## PROBLEM DETAILS
Your response should be the lines from the one holding "R208: 9.1k (INV, SIG2)" to the last line of the data below, copied exactly and with no additions.

## DATA FOR THIS EXERCISE
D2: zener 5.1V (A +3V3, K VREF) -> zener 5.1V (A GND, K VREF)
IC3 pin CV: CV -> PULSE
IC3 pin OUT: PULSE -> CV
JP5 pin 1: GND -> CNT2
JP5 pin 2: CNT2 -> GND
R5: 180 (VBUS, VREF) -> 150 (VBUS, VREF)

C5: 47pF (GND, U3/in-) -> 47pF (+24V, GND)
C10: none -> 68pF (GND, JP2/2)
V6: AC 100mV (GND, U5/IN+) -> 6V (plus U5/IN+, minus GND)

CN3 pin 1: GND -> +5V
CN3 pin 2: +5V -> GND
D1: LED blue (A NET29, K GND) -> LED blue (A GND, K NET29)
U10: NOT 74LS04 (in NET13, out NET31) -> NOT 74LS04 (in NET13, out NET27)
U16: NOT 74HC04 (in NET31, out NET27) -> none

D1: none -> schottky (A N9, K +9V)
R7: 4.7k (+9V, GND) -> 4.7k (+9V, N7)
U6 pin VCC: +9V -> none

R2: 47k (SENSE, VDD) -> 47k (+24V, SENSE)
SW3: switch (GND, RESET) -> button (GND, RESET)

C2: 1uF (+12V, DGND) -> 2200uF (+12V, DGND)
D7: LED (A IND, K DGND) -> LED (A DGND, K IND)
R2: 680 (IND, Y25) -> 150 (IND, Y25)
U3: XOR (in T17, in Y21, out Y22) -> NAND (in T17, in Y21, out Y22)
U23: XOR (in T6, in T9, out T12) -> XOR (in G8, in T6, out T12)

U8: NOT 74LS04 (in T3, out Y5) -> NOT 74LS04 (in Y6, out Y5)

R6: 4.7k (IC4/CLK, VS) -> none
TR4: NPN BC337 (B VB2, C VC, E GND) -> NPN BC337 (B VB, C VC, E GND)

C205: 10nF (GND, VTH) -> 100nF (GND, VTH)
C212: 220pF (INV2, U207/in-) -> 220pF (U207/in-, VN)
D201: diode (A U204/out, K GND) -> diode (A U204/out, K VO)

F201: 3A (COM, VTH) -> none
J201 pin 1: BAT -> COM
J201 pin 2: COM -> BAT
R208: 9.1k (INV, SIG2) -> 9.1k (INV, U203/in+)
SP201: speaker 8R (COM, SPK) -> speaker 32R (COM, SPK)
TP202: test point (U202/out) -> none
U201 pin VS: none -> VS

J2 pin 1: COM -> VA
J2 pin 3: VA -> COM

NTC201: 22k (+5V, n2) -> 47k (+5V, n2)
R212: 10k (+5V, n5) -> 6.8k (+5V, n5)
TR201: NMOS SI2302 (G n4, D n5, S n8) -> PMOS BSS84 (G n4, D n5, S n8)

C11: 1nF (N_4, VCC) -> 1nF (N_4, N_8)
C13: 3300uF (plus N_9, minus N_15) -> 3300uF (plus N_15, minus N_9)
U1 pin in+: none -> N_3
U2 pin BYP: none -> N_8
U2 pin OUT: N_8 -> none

## RESPONSE BOX
R208: 9.1k (INV, SIG2) -> 9.1k (INV, U203/in+)
SP201: speaker 8R (COM, SPK) -> speaker 32R (COM, SPK)
TP202: test point (U202/out) -> none
U201 pin VS: none -> VS

J2 pin 1: COM -> VA
J2 pin 3: VA -> COM

NTC201: 22k (+5V, n2) -> 47k (+5V, n2)
R212: 10k (+5V, n5) -> 6.8k (+5V, n5)
TR201: NMOS SI2302 (G n4, D n5, S n8) -> PMOS BSS84 (G n4, D n5, S n8)

C11: 1nF (N_4, VCC) -> 1nF (N_4, N_8)
C13: 3300uF (plus N_9, minus N_15) -> 3300uF (plus N_15, minus N_9)
U1 pin in+: none -> N_3
U2 pin BYP: none -> N_8
U2 pin OUT: N_8 -> none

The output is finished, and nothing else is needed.